What needs to be done ▸ Write only the count of lines that hold the word "turned" in the listing.

Source information ▸
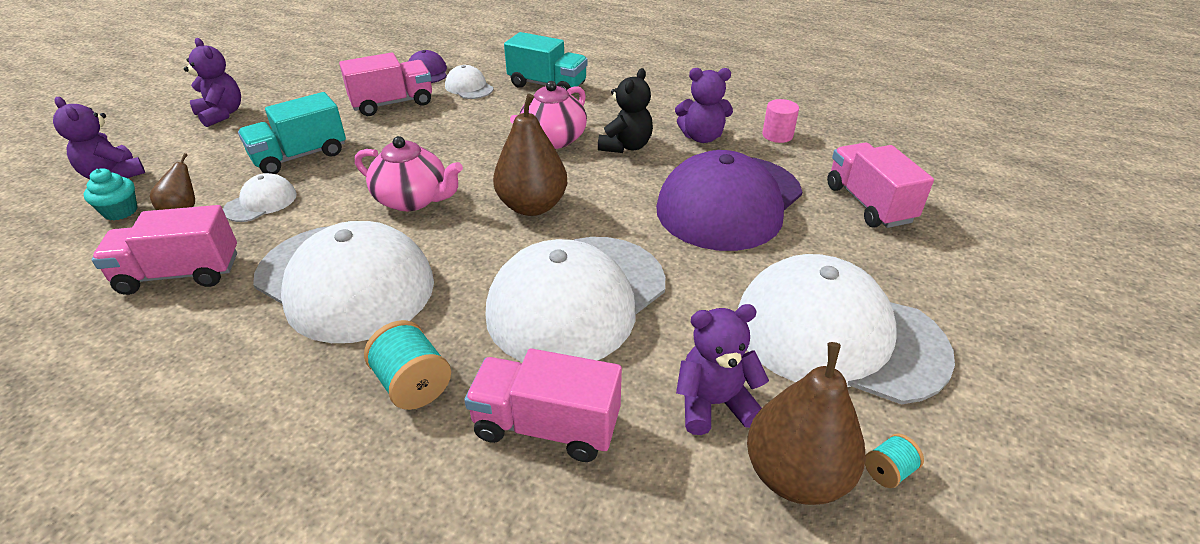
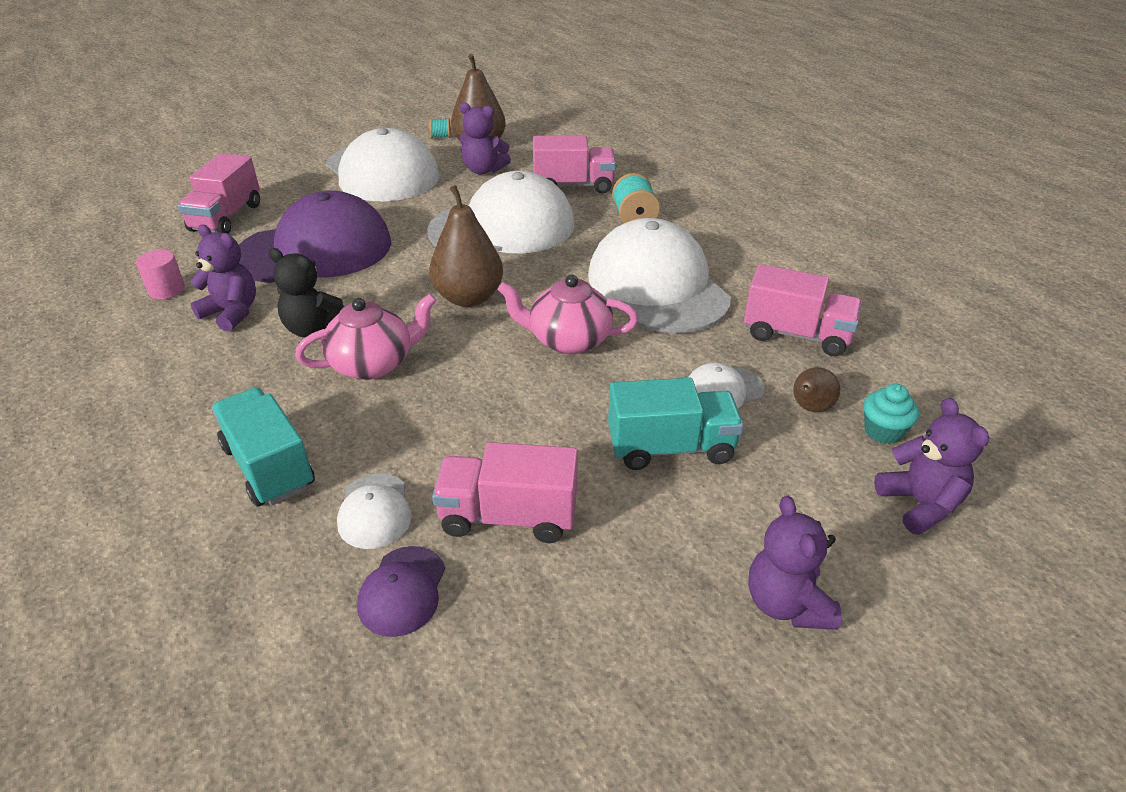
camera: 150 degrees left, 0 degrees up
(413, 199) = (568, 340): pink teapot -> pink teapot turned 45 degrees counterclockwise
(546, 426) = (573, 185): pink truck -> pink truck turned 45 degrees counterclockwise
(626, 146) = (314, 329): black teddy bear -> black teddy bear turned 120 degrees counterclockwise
==
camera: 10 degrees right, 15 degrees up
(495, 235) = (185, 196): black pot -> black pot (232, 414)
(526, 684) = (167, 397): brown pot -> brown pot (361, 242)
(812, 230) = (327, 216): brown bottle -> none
--
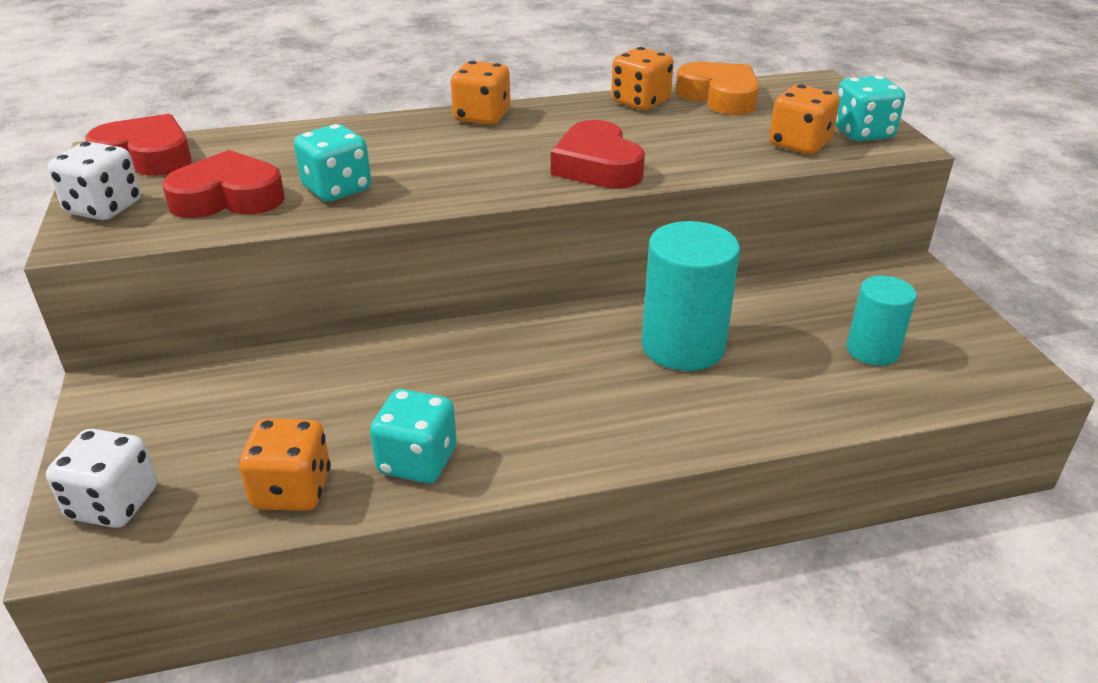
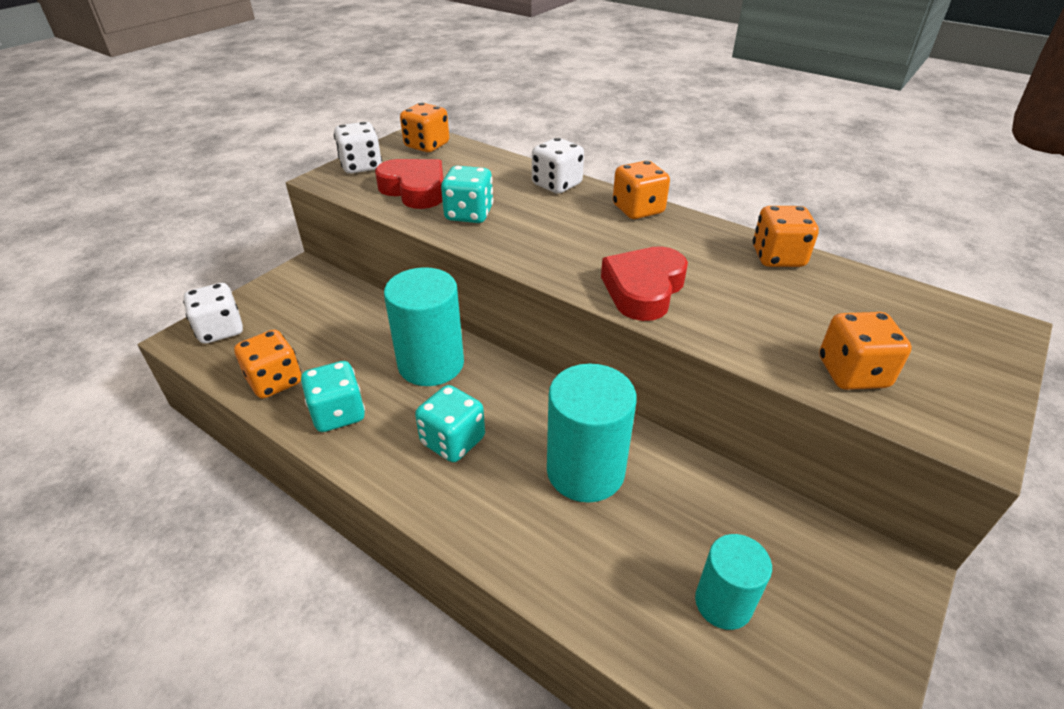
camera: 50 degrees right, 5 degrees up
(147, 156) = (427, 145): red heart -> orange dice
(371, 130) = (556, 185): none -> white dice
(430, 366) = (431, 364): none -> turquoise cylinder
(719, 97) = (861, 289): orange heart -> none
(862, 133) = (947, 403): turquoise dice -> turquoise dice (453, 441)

Reply ▸ 3